**The problem**
Quote the lines below from the one containing "R3: 680 (GND, U3/FB) -> 4.7k (GND, U3/FB)" to the final line, both ends included; exclude the pictures.

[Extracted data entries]
════════════════

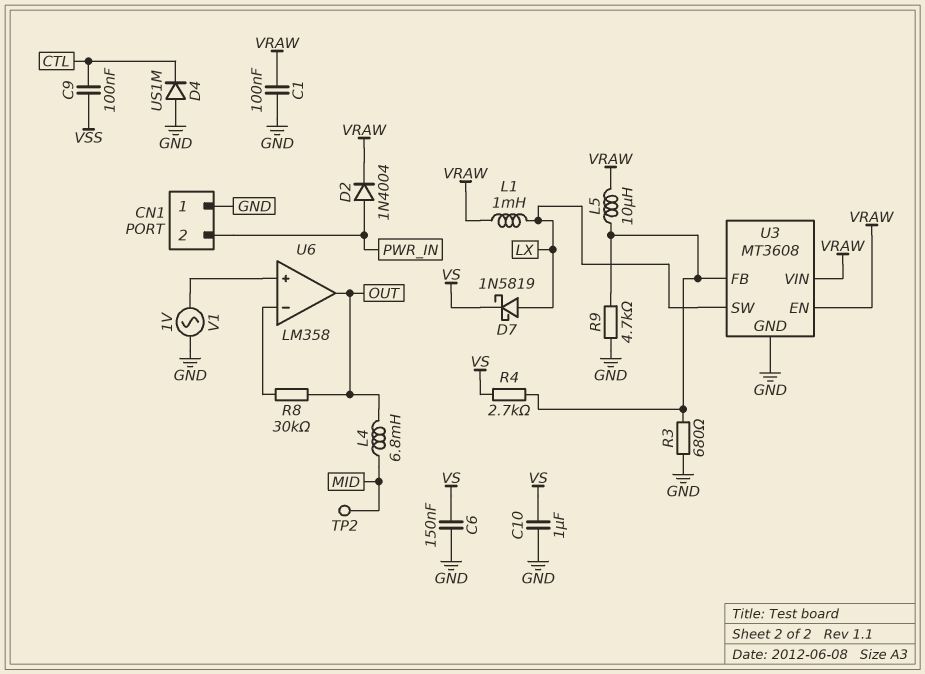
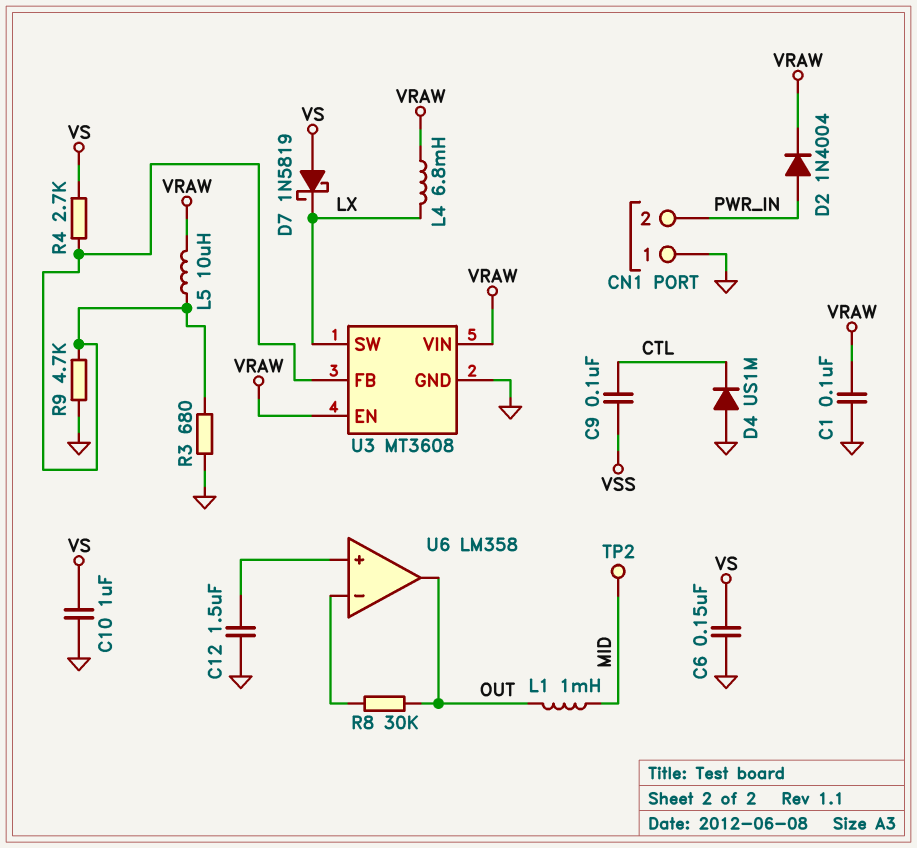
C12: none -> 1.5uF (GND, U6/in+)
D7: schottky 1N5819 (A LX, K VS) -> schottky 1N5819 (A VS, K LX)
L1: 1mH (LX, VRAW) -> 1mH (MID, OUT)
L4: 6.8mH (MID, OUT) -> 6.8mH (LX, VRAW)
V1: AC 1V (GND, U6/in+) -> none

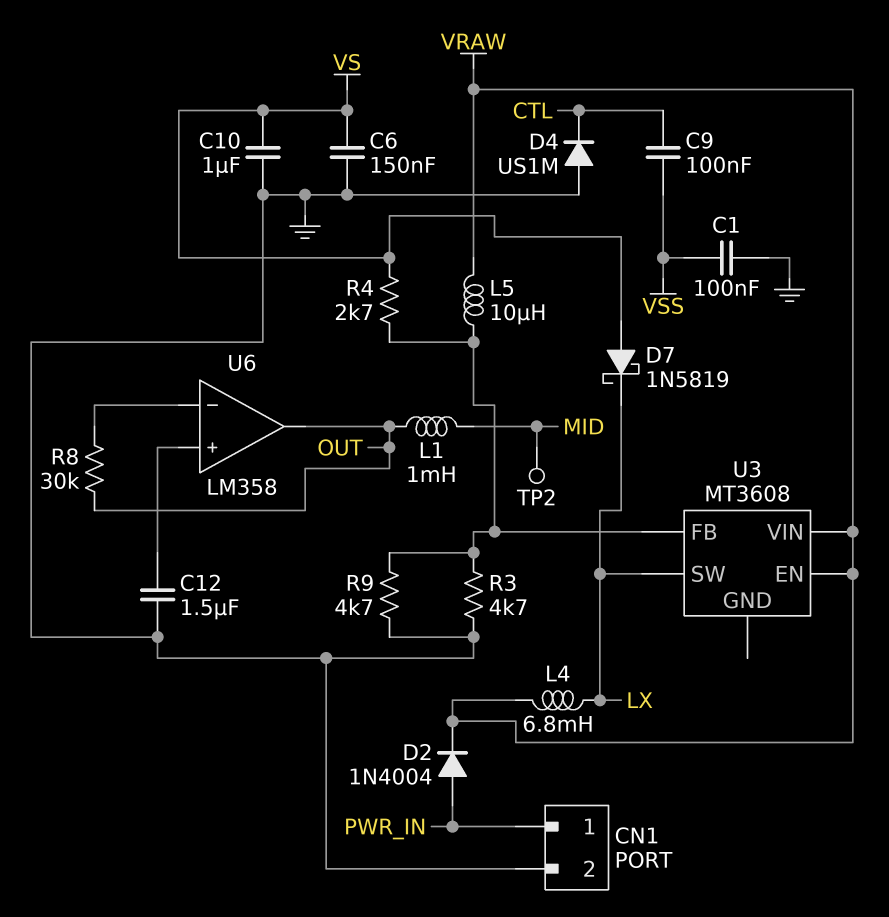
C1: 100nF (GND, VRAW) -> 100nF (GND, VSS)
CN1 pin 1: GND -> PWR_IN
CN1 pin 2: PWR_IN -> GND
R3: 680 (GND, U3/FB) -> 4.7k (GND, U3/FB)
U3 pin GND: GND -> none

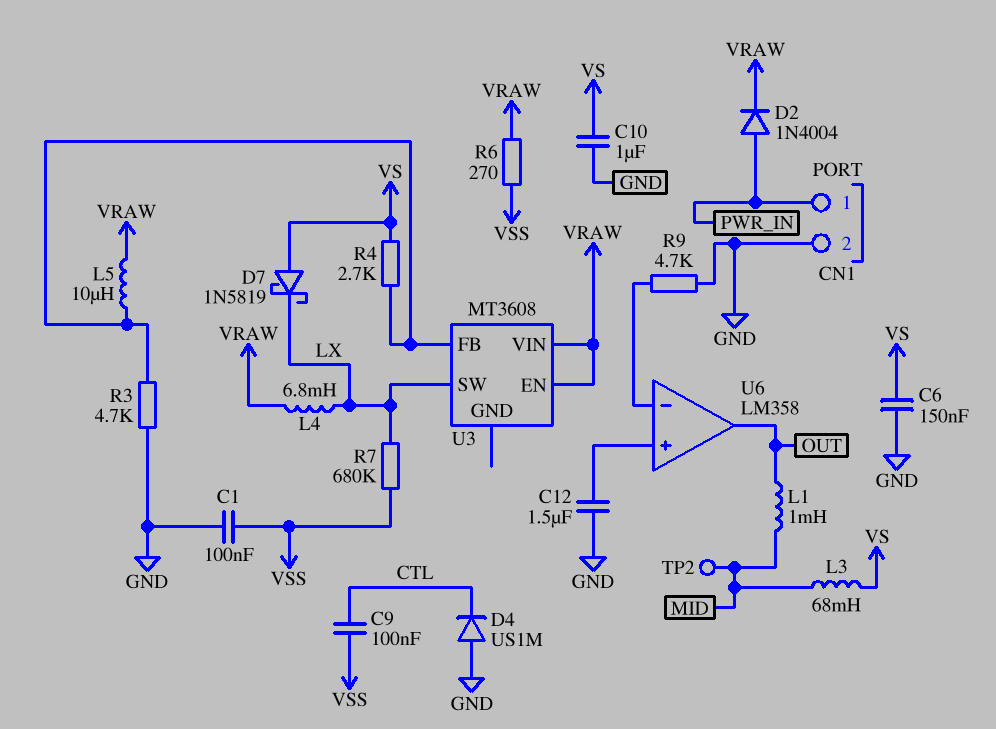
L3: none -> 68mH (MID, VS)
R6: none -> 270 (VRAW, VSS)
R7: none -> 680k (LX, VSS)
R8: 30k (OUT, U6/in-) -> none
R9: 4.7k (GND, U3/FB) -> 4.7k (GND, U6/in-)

════════════════

**Solution to the problem**
R3: 680 (GND, U3/FB) -> 4.7k (GND, U3/FB)
U3 pin GND: GND -> none

L3: none -> 68mH (MID, VS)
R6: none -> 270 (VRAW, VSS)
R7: none -> 680k (LX, VSS)
R8: 30k (OUT, U6/in-) -> none
R9: 4.7k (GND, U3/FB) -> 4.7k (GND, U6/in-)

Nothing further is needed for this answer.